## Task to carry out
Your answer should repeat every line of the records below in which the word "donut" appears.

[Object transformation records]
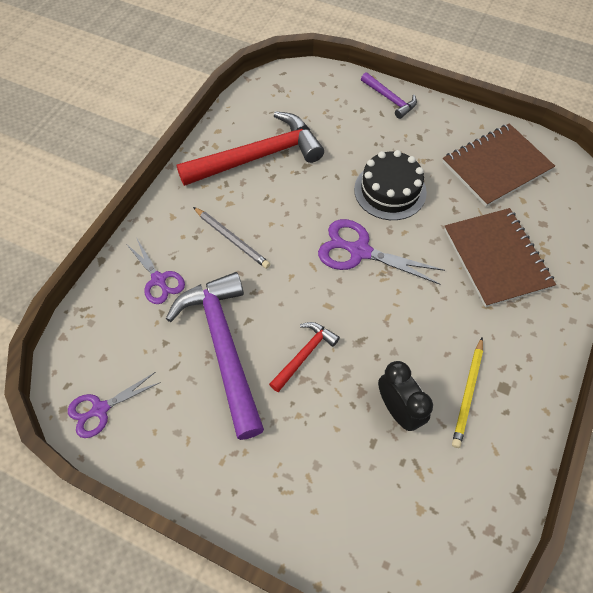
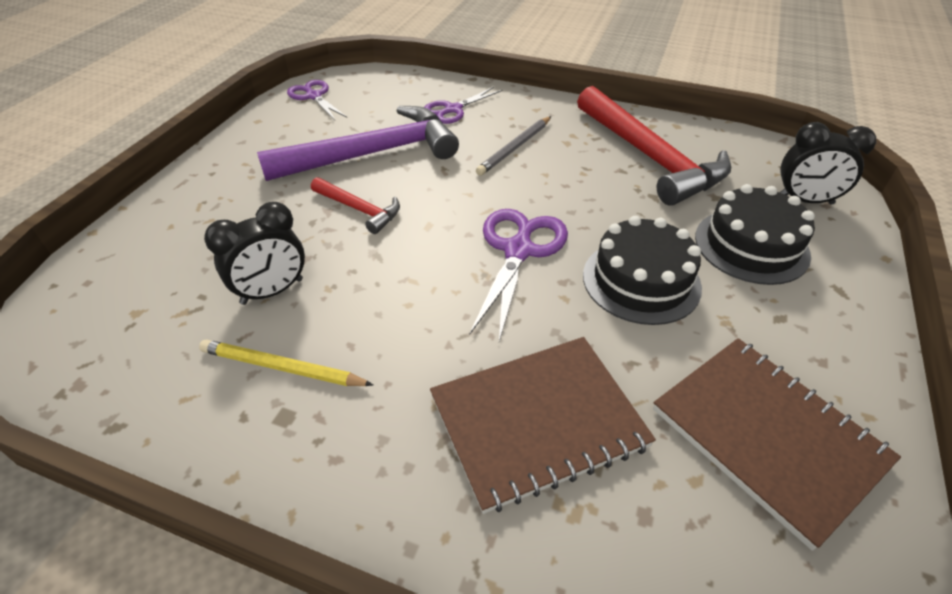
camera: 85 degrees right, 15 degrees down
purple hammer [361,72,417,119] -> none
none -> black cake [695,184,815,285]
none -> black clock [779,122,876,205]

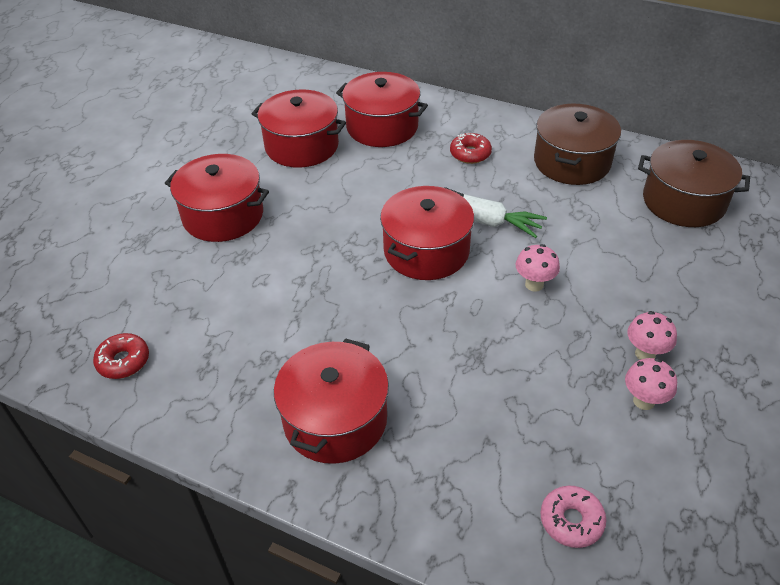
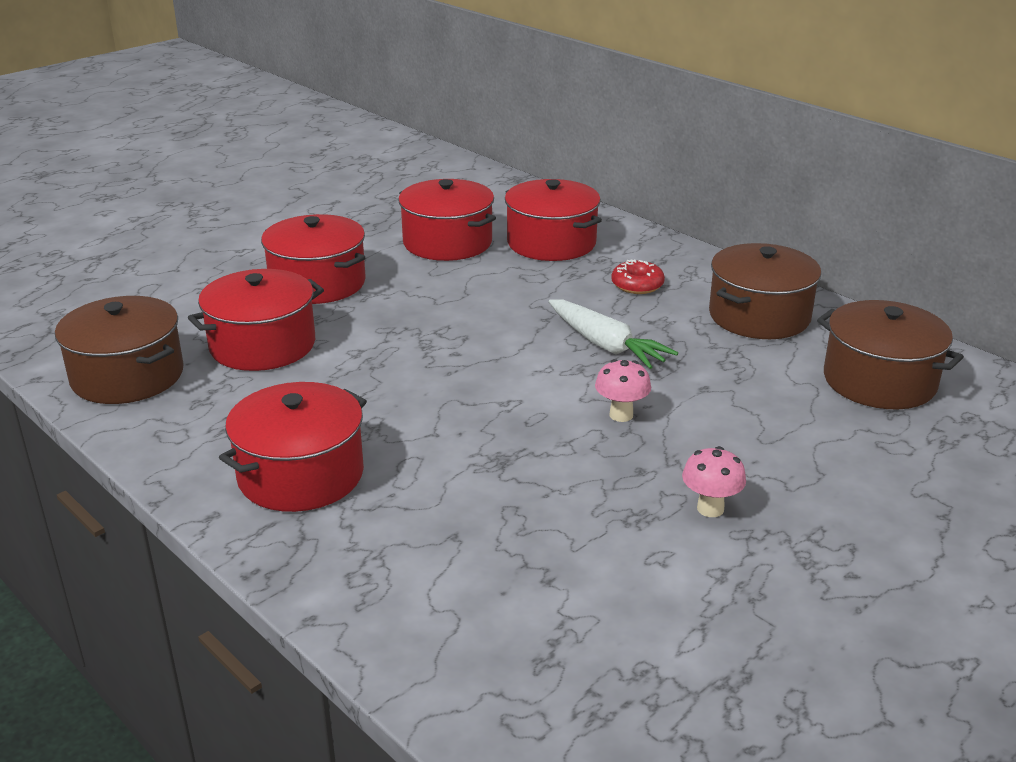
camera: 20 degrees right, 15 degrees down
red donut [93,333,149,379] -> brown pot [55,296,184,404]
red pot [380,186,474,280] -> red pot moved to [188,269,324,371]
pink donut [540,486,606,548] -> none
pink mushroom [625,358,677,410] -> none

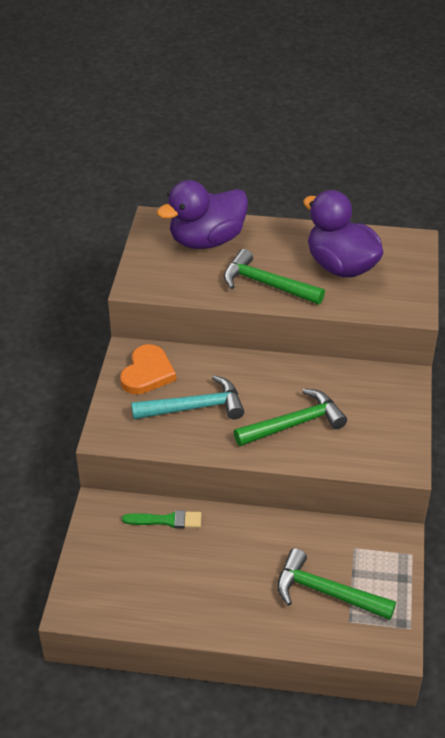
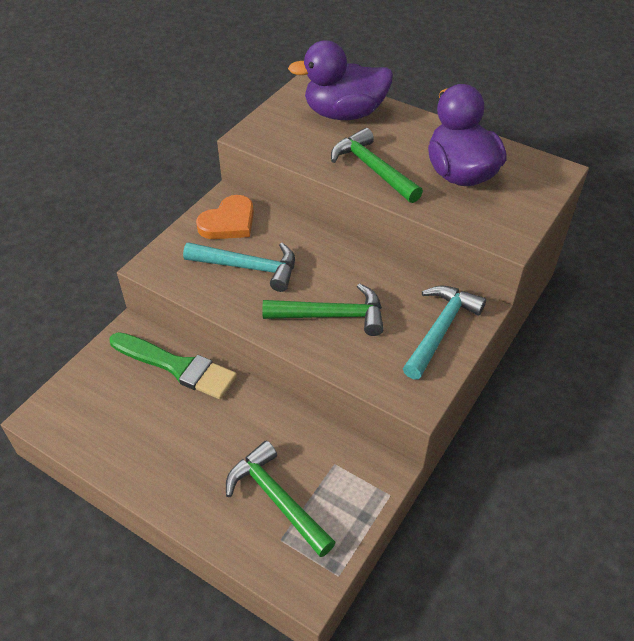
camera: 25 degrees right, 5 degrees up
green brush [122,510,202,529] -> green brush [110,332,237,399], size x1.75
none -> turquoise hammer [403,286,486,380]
==
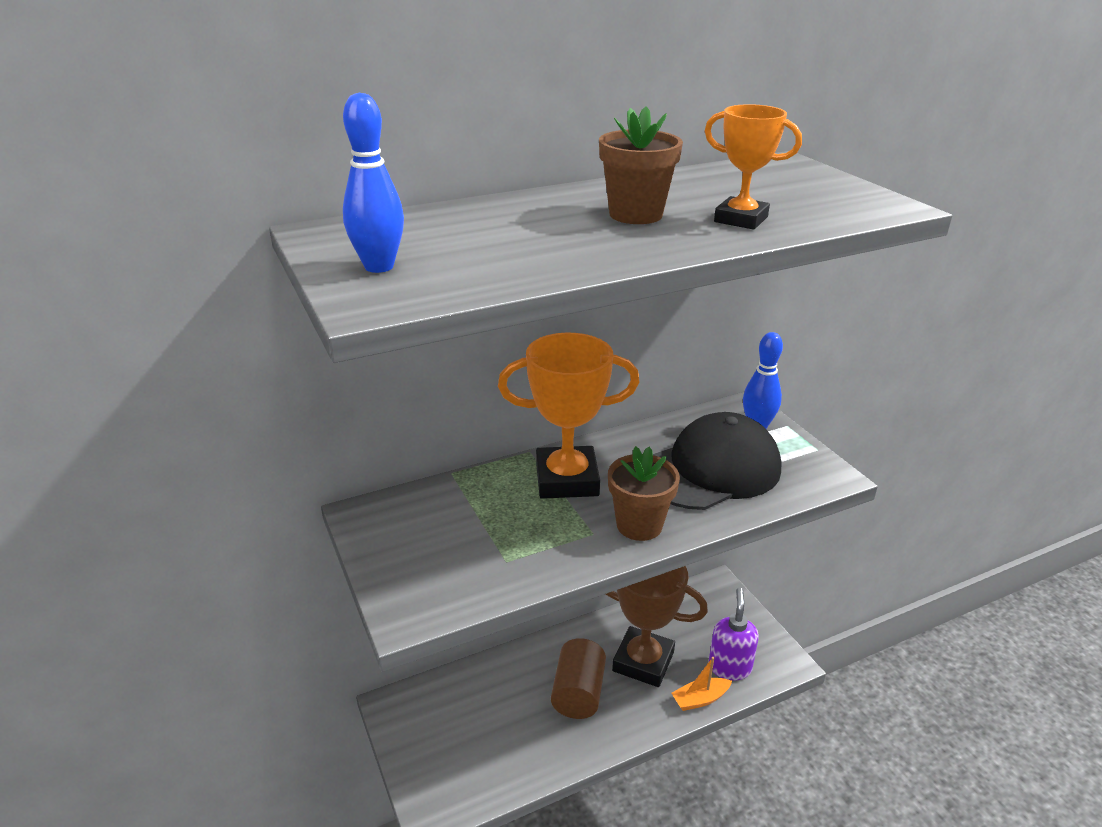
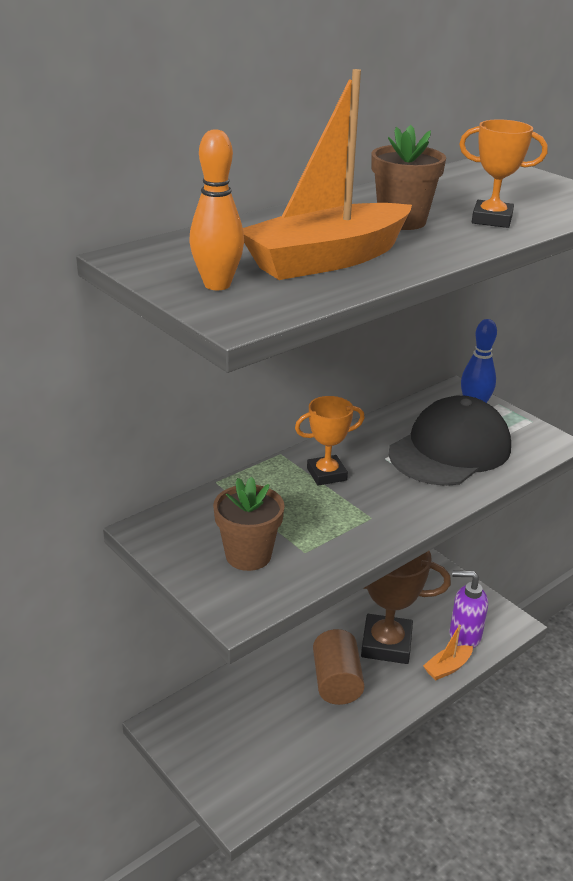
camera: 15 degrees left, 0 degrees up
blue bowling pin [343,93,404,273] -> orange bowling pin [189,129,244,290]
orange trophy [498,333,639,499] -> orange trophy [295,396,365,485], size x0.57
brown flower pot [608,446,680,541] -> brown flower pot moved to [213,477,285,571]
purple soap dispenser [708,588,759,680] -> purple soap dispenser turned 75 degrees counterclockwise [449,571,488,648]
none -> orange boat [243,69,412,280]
...
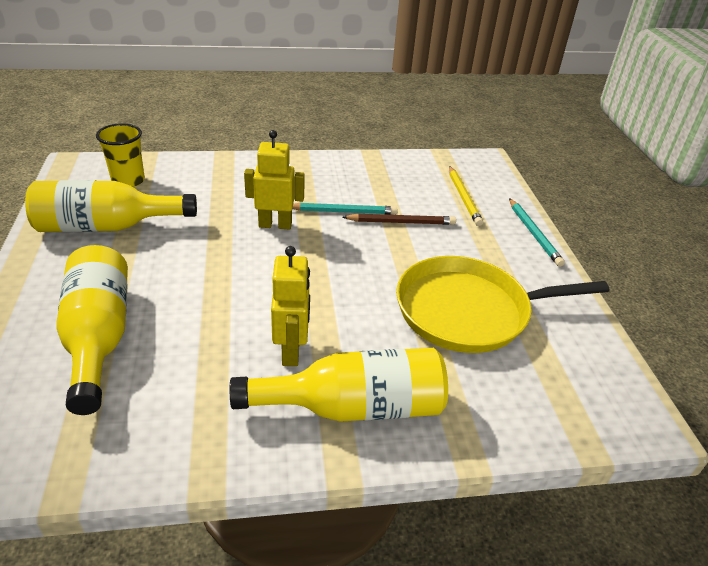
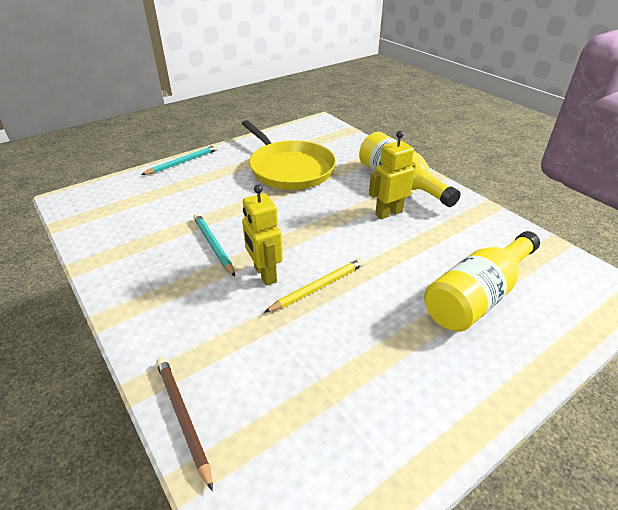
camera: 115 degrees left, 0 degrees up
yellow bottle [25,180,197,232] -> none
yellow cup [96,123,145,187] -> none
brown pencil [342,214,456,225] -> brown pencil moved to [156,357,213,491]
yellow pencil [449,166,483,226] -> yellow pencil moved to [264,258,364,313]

## Output of the exercise
red donut [93,333,149,379] -> brown pot [55,296,184,404]
pink donut [540,486,606,548] -> none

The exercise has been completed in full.